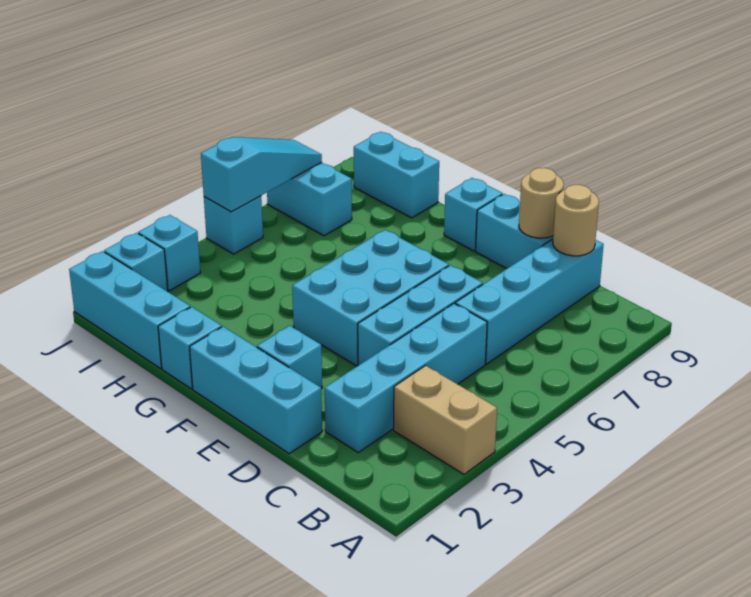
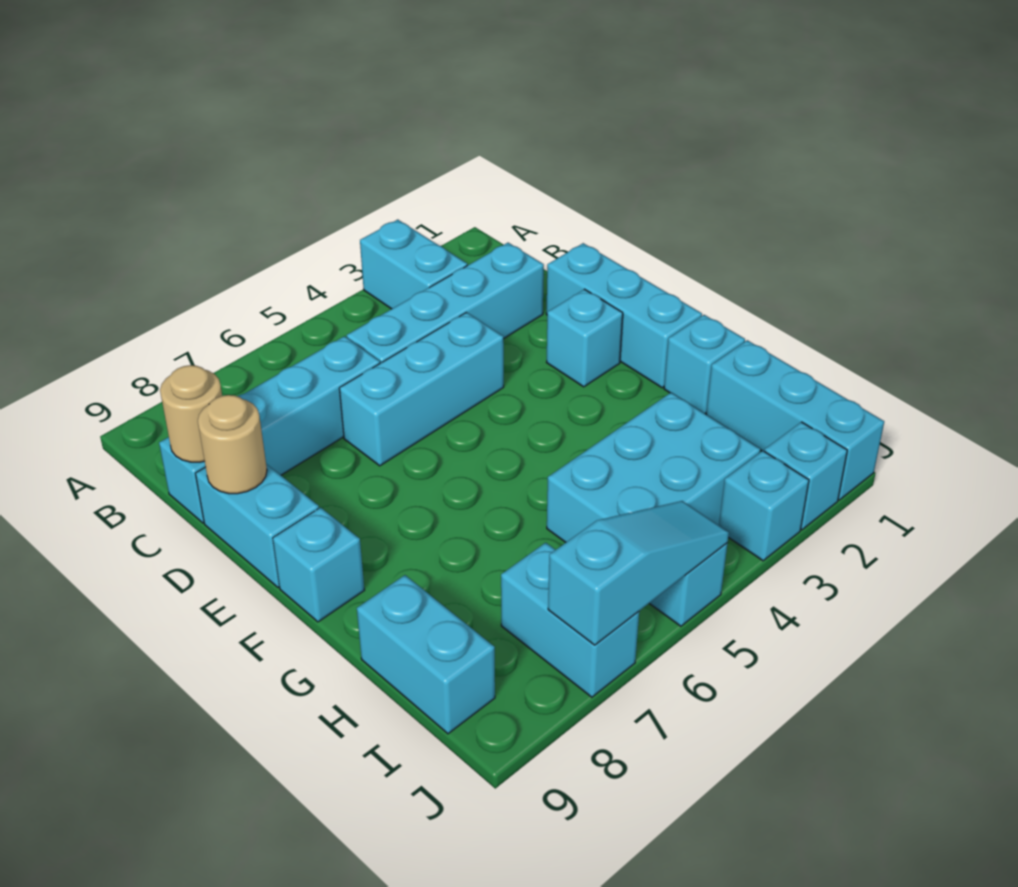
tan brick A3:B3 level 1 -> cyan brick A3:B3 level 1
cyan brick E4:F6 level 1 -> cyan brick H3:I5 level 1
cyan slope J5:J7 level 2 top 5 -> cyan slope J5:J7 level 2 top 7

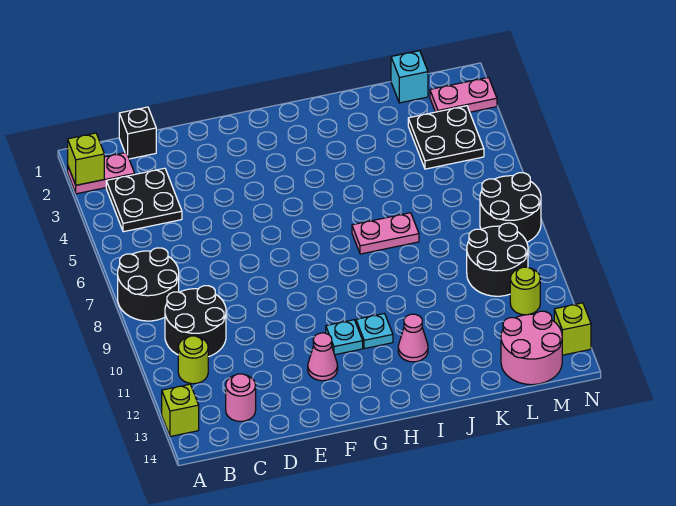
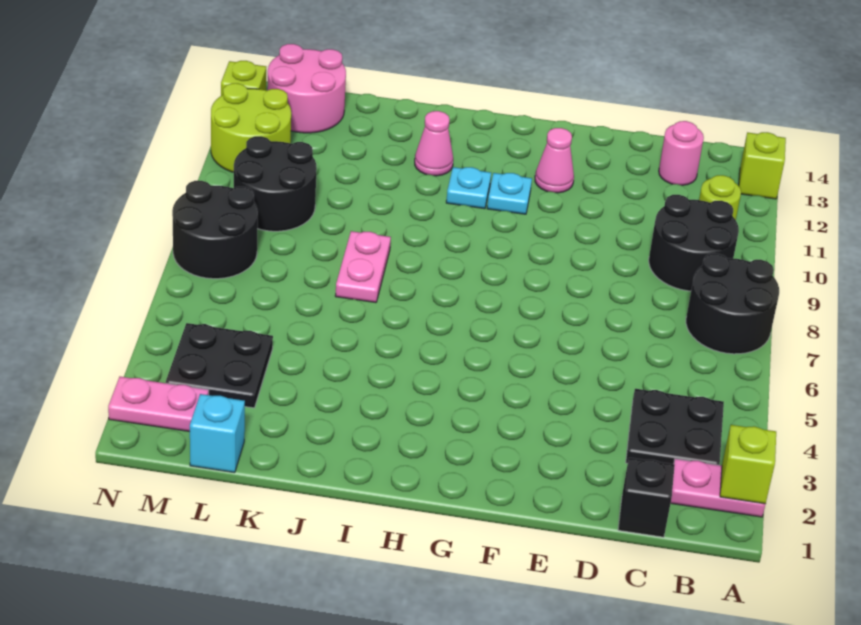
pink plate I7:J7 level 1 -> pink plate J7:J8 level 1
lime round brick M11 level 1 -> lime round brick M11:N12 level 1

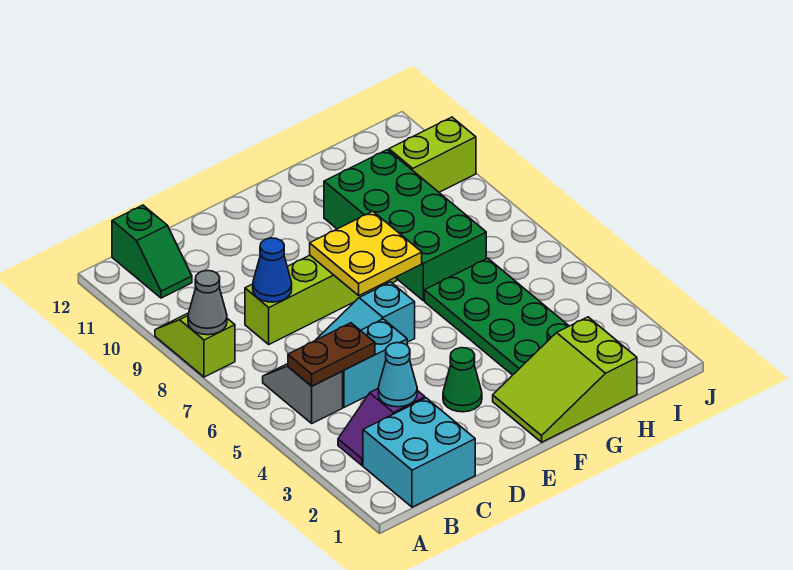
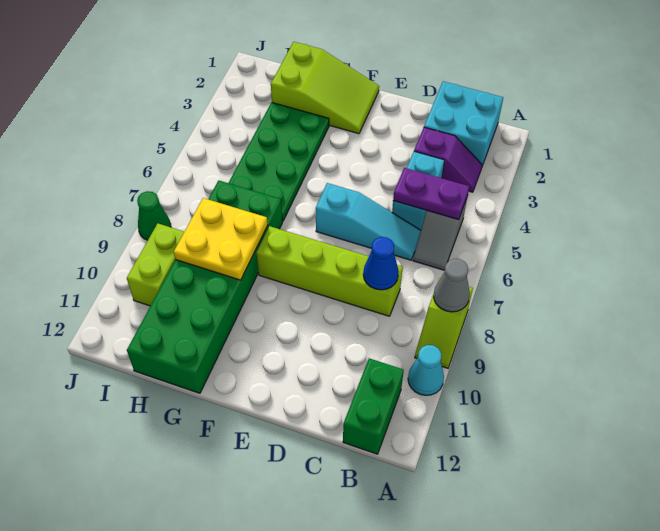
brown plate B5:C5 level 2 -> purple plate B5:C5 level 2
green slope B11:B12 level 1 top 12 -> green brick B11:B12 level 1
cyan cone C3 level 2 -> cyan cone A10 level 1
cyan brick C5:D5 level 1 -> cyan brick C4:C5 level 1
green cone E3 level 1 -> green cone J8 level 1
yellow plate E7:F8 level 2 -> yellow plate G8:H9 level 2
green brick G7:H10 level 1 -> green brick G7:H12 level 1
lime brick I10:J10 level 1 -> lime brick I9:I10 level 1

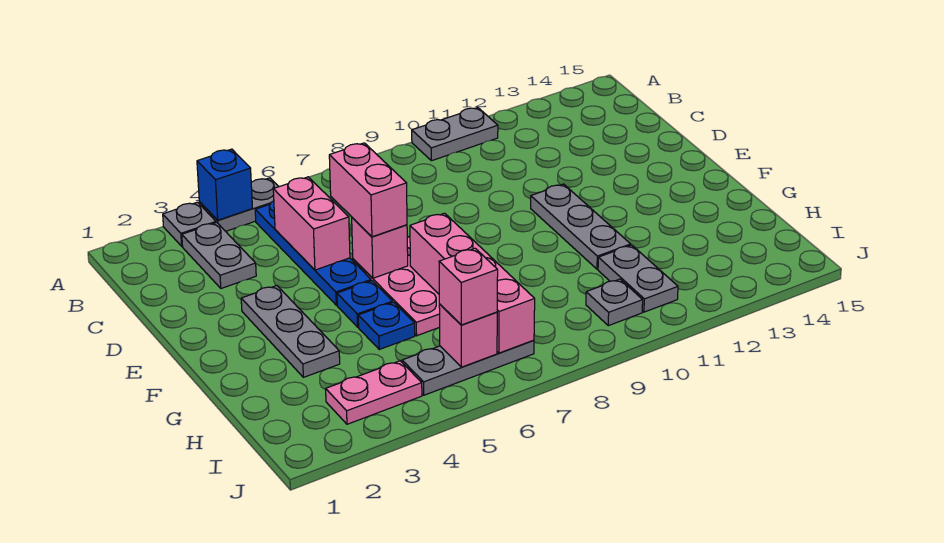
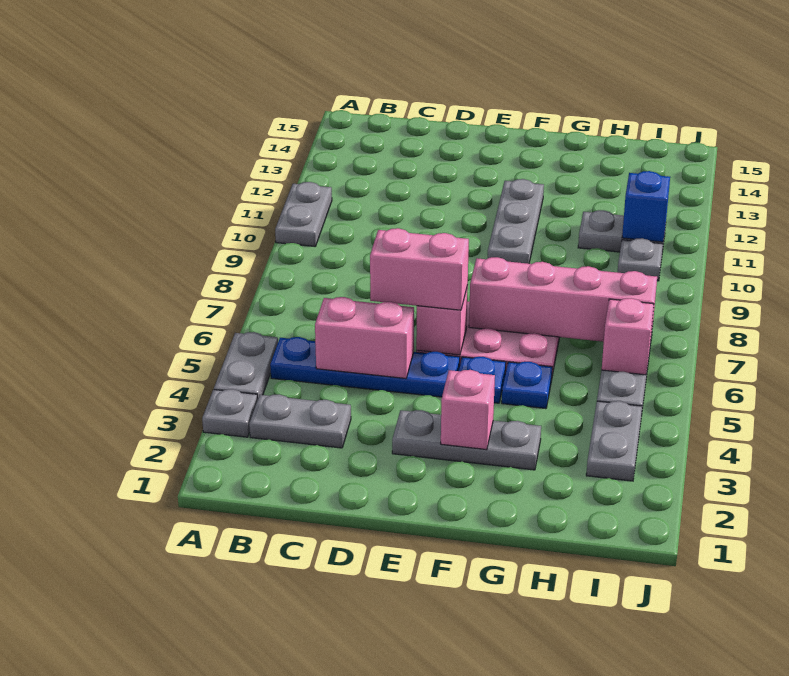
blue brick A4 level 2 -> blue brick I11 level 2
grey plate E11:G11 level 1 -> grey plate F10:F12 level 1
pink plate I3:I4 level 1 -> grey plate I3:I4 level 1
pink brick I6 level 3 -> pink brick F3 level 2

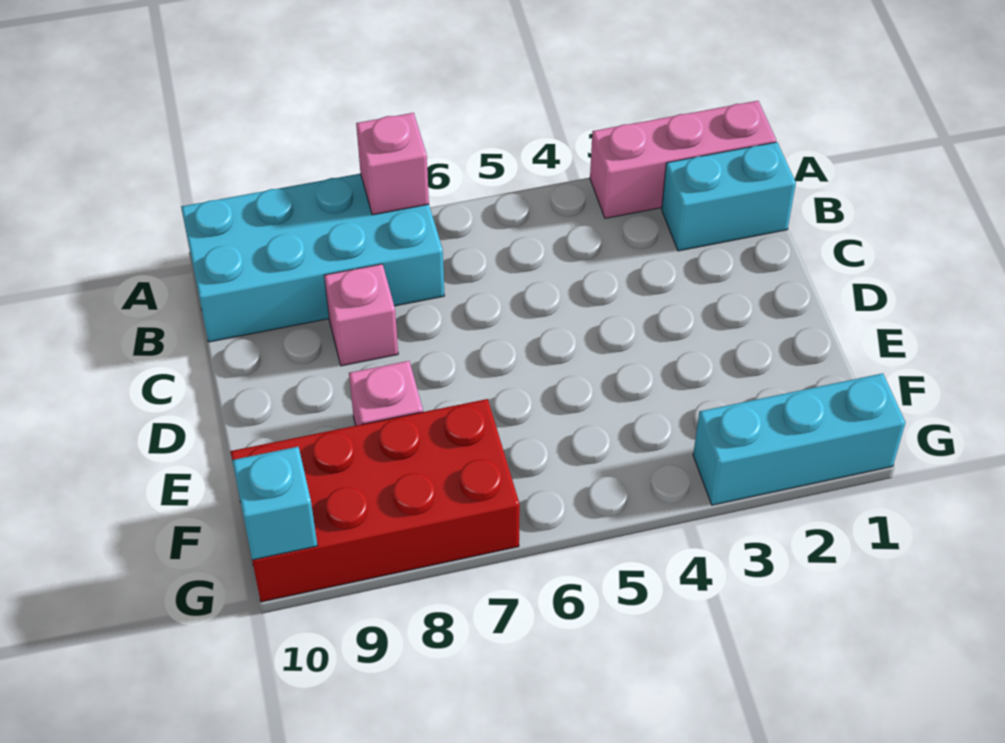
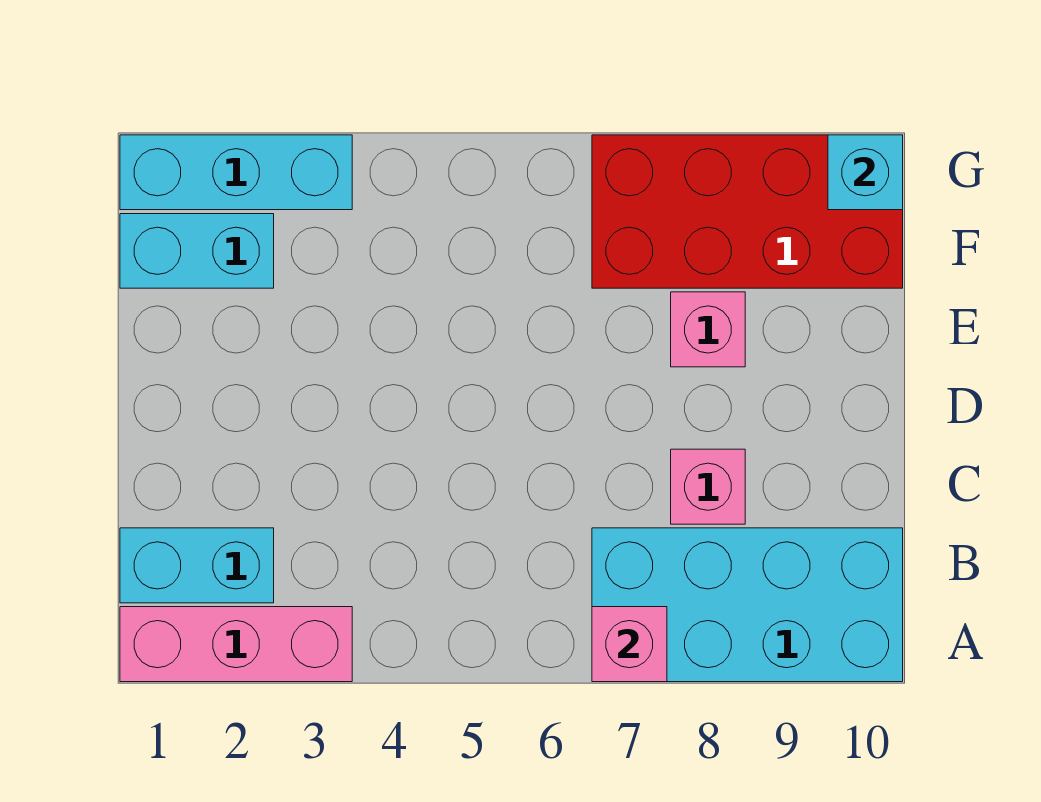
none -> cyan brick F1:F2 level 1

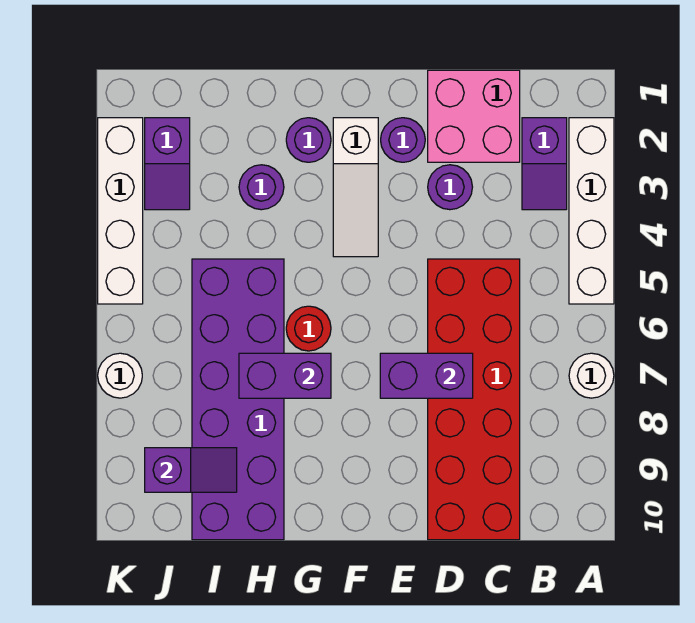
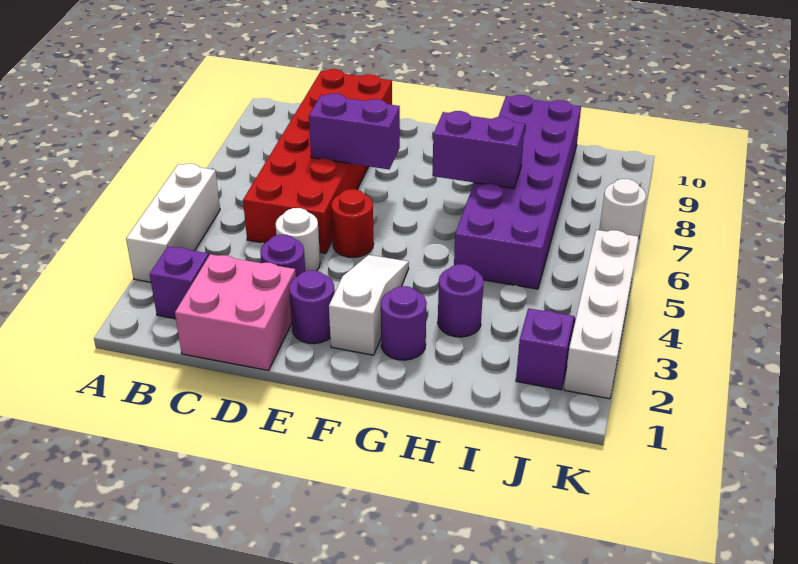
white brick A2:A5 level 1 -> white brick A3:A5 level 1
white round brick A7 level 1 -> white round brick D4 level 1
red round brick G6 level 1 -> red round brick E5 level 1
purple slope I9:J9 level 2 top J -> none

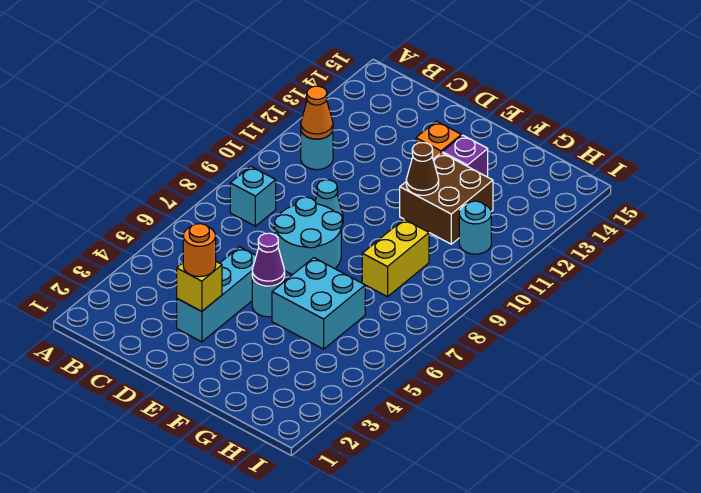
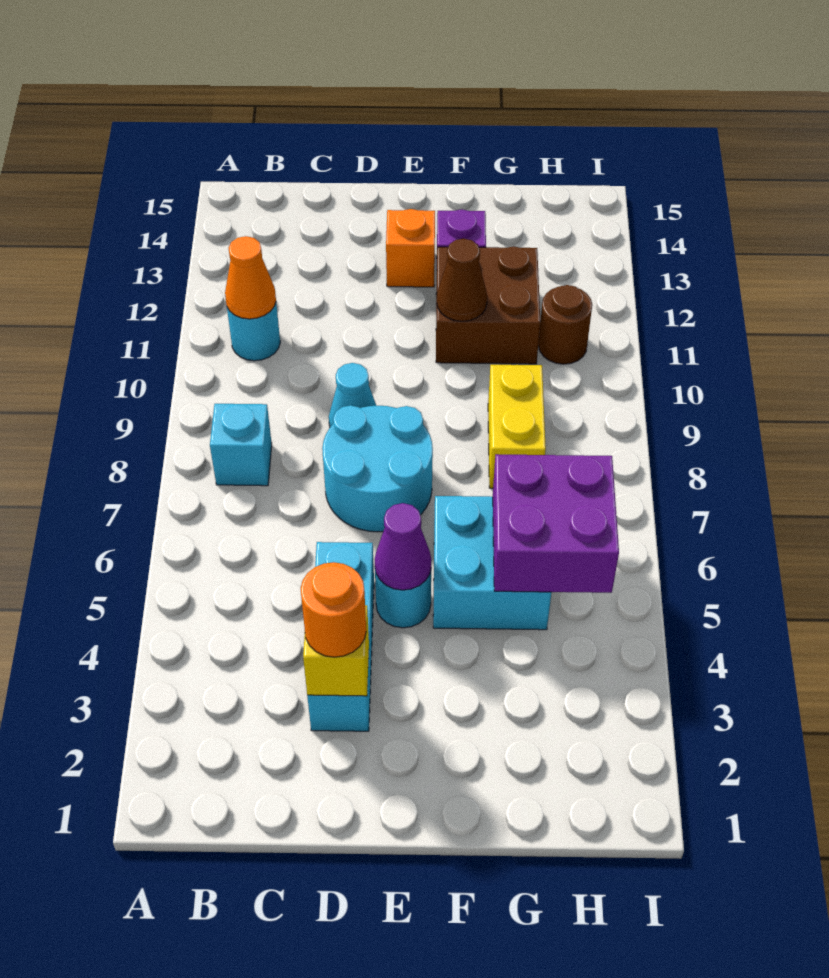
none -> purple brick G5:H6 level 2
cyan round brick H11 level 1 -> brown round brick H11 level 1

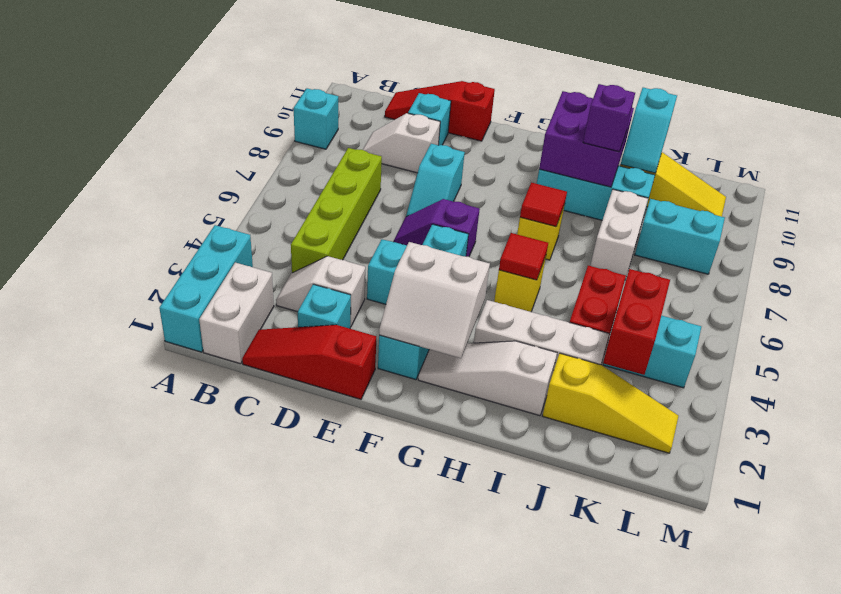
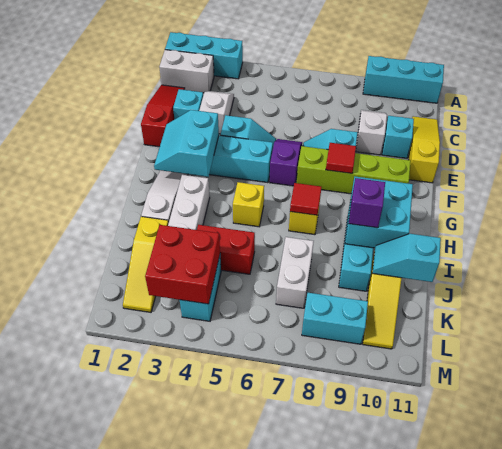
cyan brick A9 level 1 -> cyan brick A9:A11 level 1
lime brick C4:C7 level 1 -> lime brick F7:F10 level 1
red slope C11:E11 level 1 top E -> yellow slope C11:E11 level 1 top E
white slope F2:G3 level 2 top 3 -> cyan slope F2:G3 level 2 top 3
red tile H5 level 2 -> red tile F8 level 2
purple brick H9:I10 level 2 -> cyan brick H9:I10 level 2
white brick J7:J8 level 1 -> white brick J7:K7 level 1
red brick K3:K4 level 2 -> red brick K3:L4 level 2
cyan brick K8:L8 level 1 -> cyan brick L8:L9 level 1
....
▸ Task statement: Look for the string "none" in the records, and copy every line where it is found.

▸ Answer for the task:
none -> cyan brick F1:F2 level 1
purple slope I9:J9 level 2 top J -> none
none -> purple brick G5:H6 level 2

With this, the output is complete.